Records from a data collection:
· · · ·

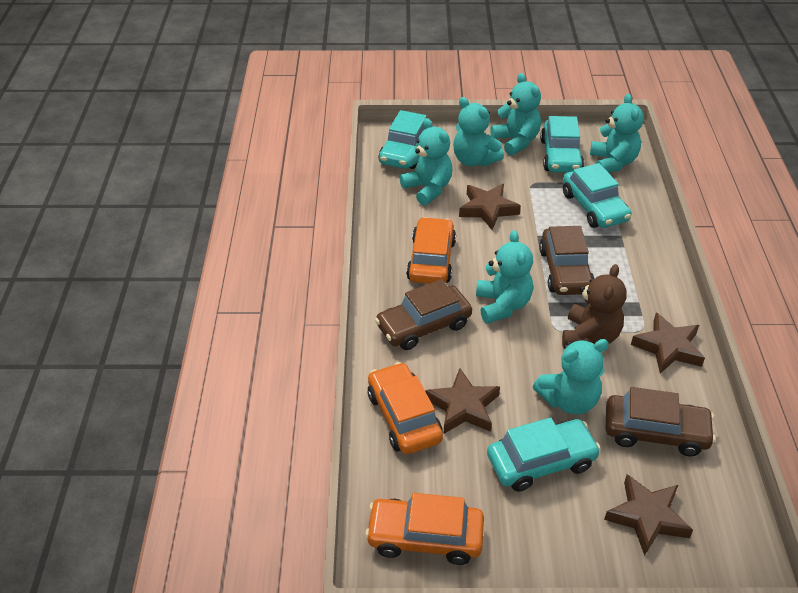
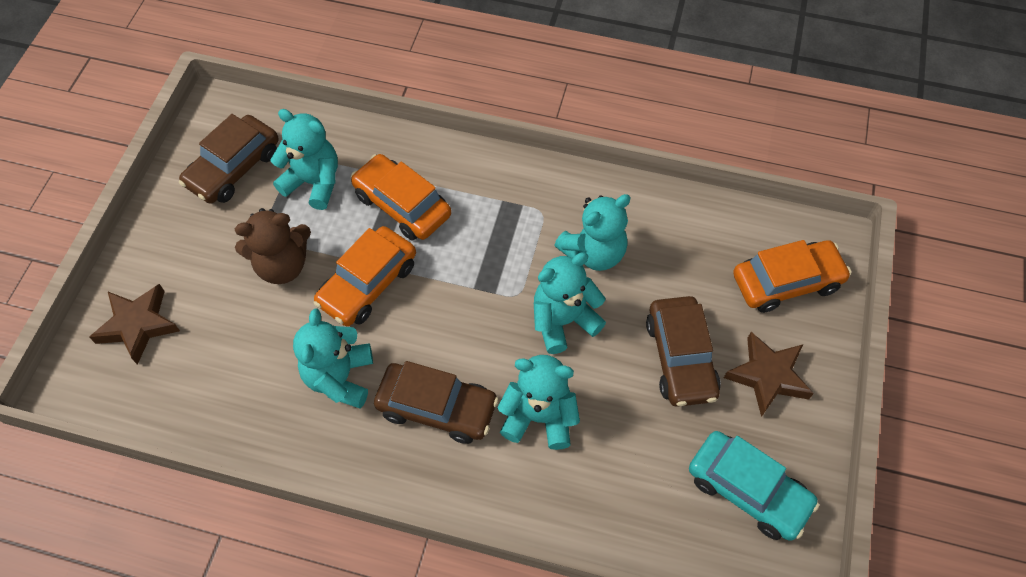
brown star: 4 -> 2
turquoise car: 4 -> 1
turquoise teddy bear: 6 -> 5

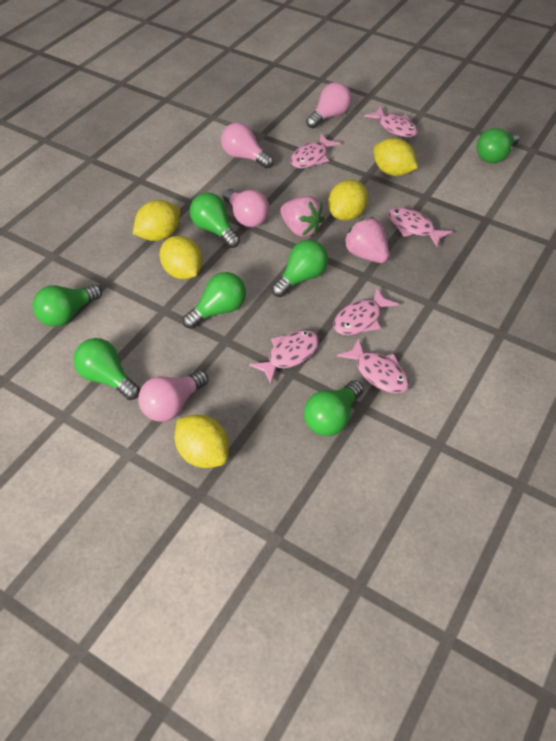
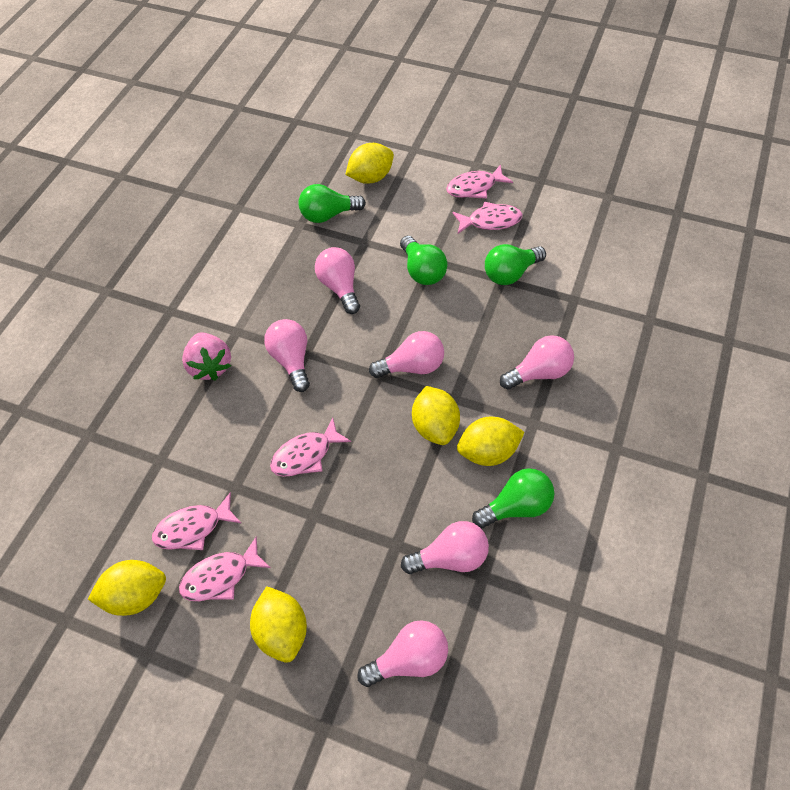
green light bulb: 7 -> 4
pink fish: 6 -> 5
pink light bulb: 4 -> 6
pink strawberry: 2 -> 1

· · · ·

* [Exercise brief]: Show every line in the entries where the string "turquoise" occurs.

* [Your response]:
turquoise car: 4 -> 1
turquoise teddy bear: 6 -> 5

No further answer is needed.